**WHAT TO WORK ON:** Within the records below, find the line with "none -> brown cone A3 level 1" and the line with "none -> black brick F9:G10 level 2", then reproduce exactly those two lines and all lines between them, without any picture.

**PROVIDED INFORMATION:**
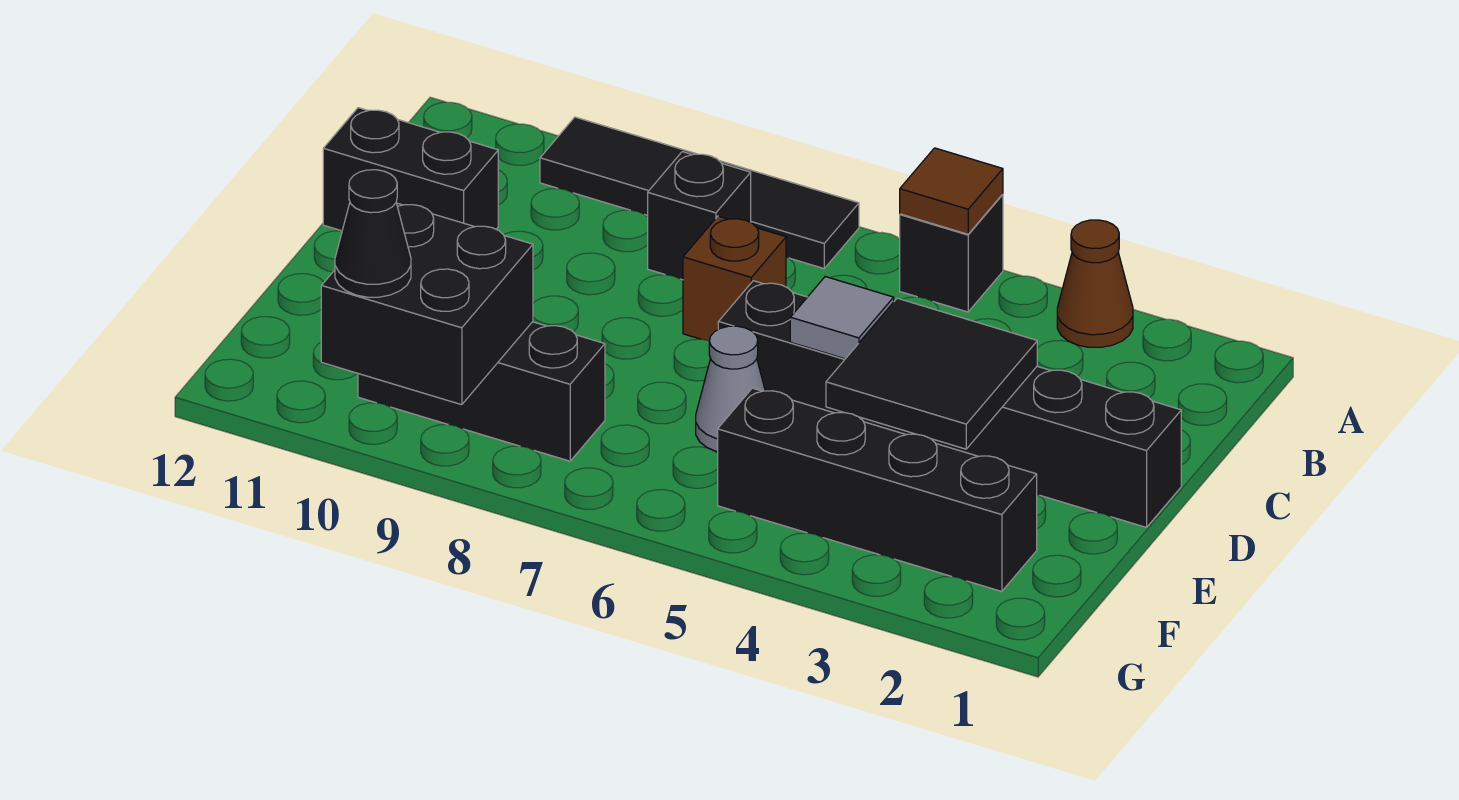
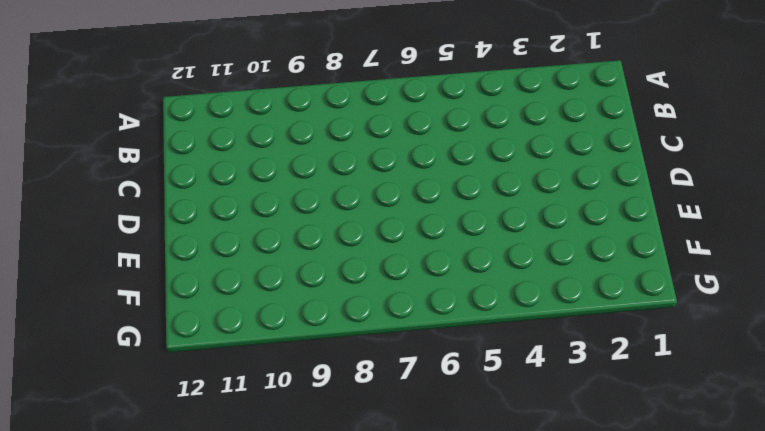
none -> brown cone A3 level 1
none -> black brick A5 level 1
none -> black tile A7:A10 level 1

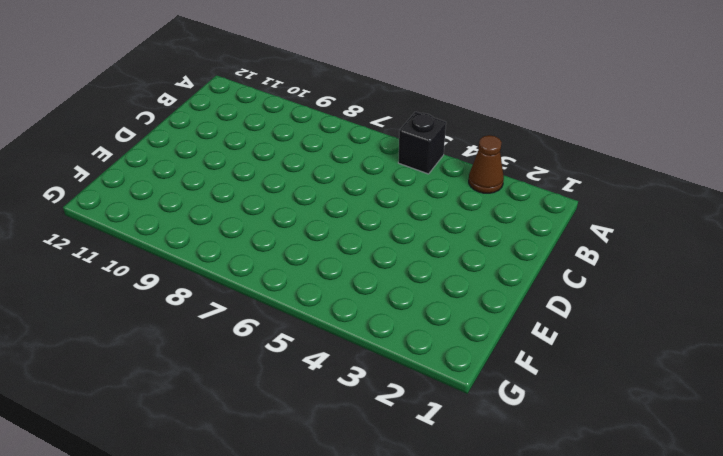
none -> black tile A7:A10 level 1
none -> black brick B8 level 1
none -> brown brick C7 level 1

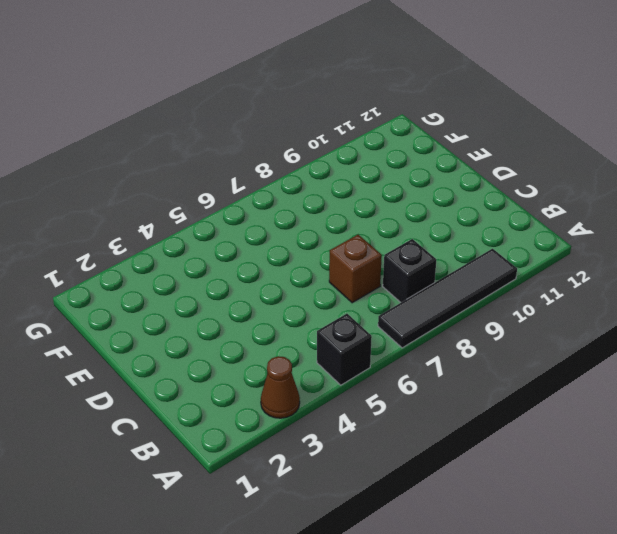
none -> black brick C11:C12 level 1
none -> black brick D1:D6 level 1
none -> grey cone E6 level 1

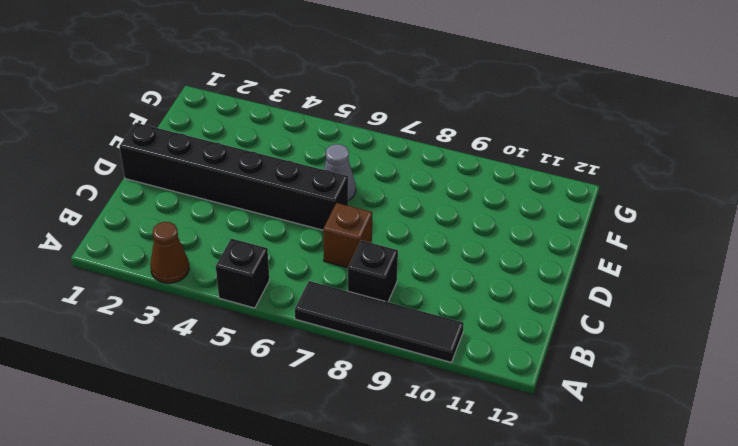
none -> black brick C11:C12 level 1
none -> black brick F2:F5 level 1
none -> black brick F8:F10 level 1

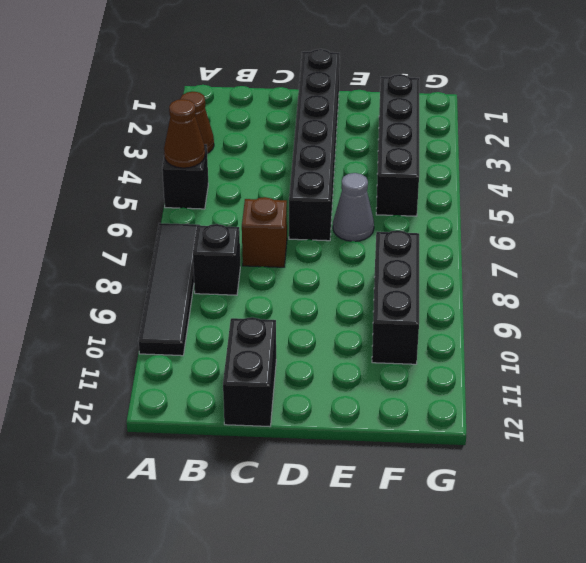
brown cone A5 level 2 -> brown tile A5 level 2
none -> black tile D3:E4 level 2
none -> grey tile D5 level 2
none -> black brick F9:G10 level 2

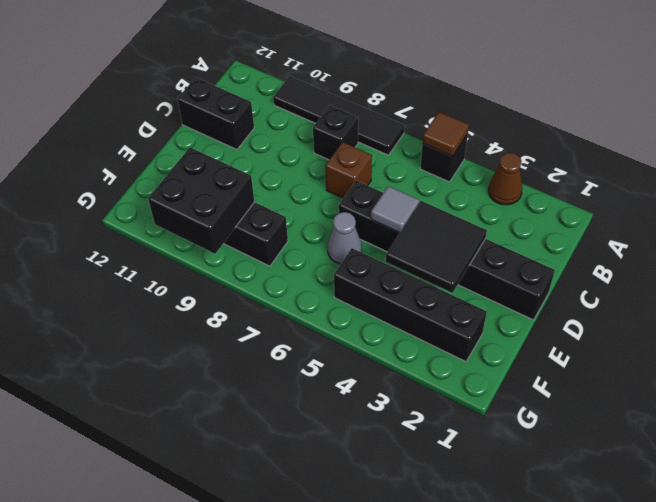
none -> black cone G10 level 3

---

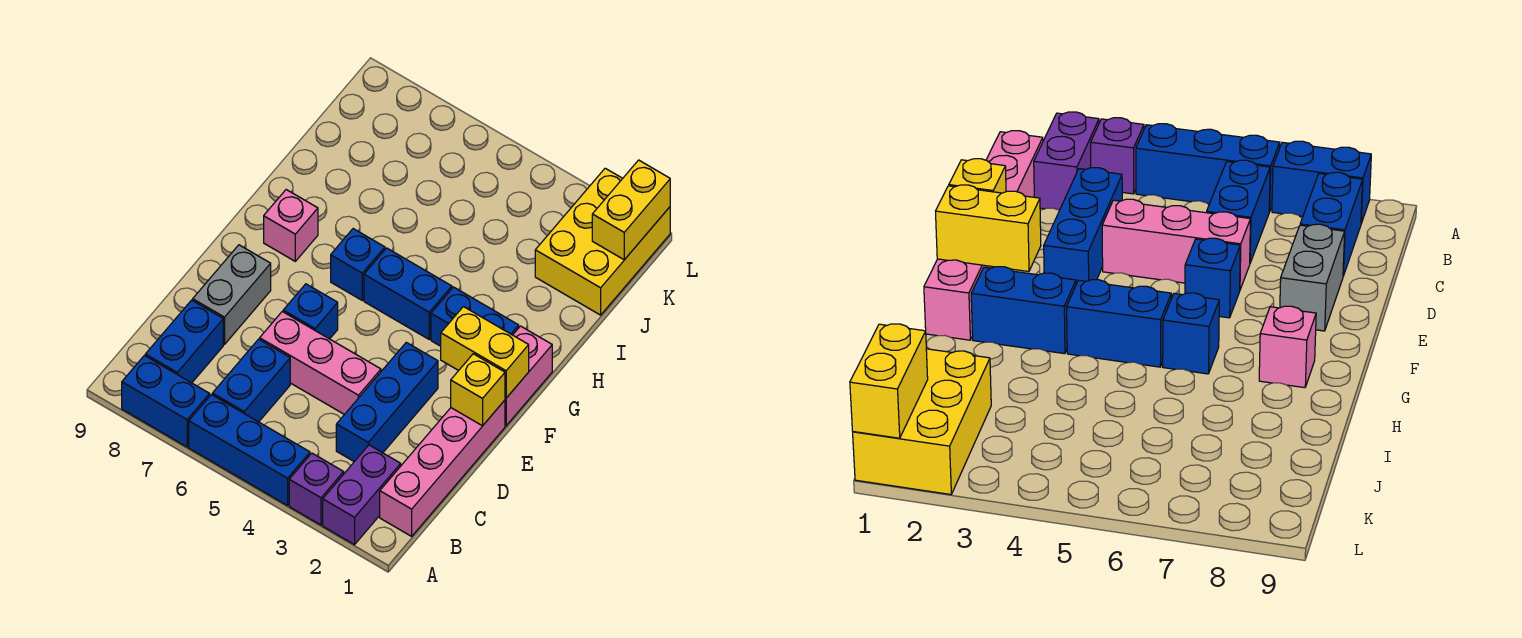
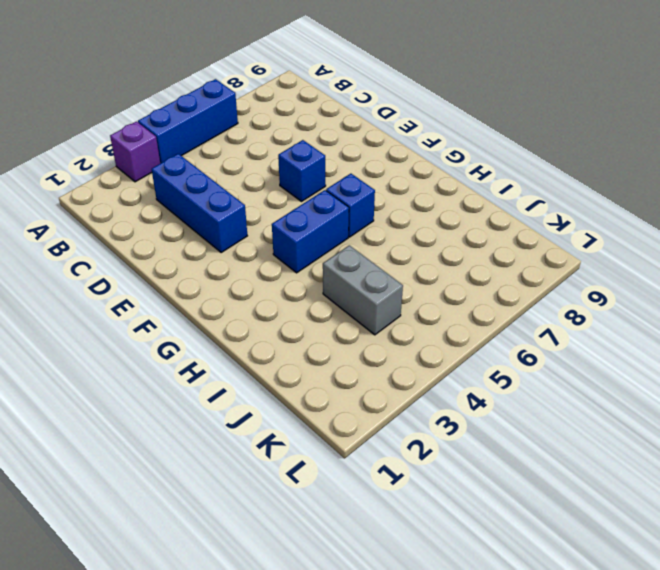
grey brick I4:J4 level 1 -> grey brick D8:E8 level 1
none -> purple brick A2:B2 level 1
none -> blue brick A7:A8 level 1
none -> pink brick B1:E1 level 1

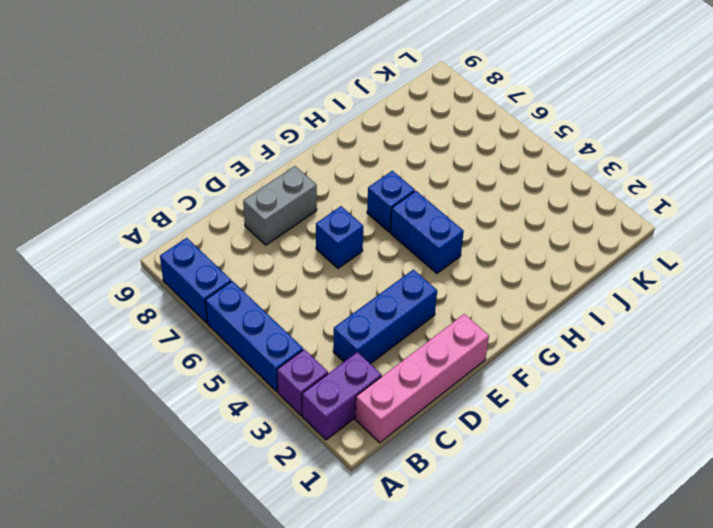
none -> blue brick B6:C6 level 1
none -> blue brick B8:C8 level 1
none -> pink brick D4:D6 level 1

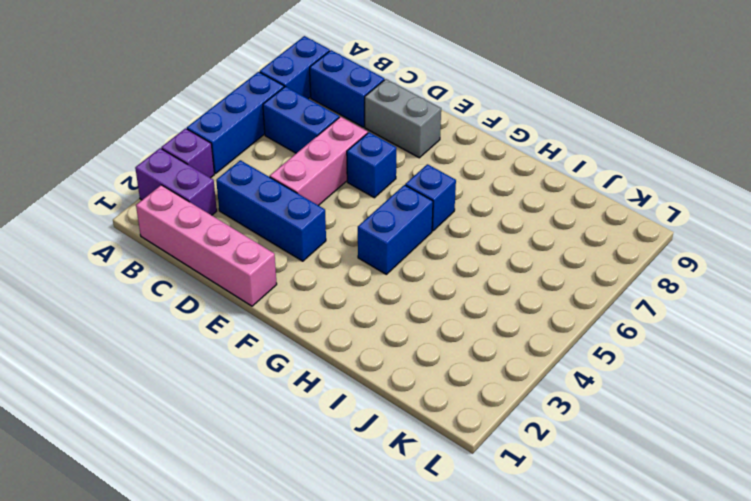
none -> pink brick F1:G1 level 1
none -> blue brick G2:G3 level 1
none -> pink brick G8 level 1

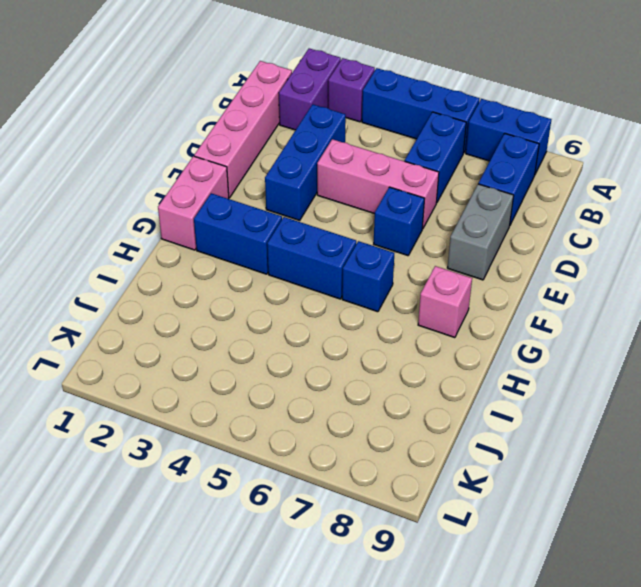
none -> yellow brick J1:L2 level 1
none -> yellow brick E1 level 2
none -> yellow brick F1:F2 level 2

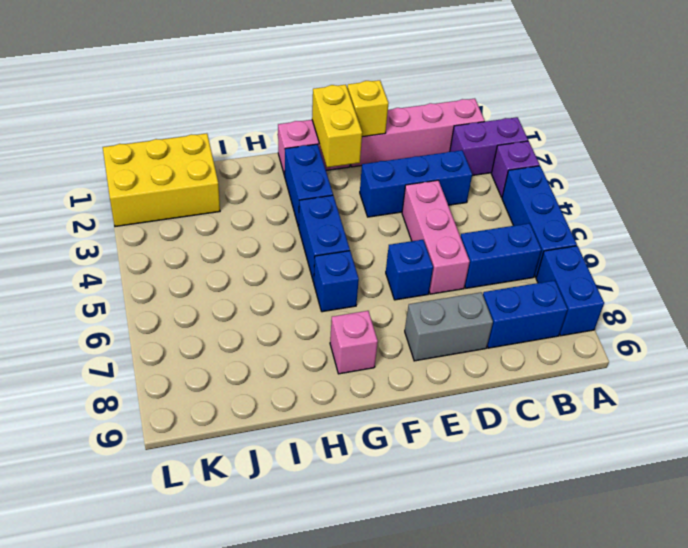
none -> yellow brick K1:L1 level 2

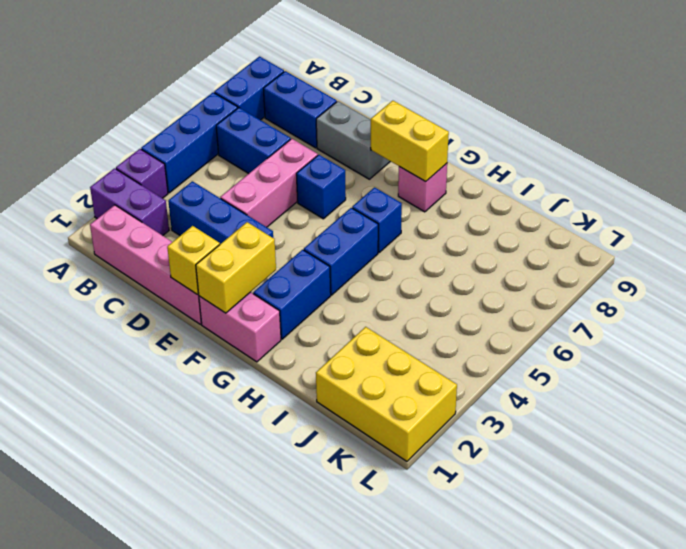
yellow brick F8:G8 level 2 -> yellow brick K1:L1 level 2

**TASK ANSWER:**
none -> brown cone A3 level 1
none -> black brick A5 level 1
none -> black tile A7:A10 level 1

none -> black tile A7:A10 level 1
none -> black brick B8 level 1
none -> brown brick C7 level 1

none -> black brick C11:C12 level 1
none -> black brick D1:D6 level 1
none -> grey cone E6 level 1

none -> black brick C11:C12 level 1
none -> black brick F2:F5 level 1
none -> black brick F8:F10 level 1

brown cone A5 level 2 -> brown tile A5 level 2
none -> black tile D3:E4 level 2
none -> grey tile D5 level 2
none -> black brick F9:G10 level 2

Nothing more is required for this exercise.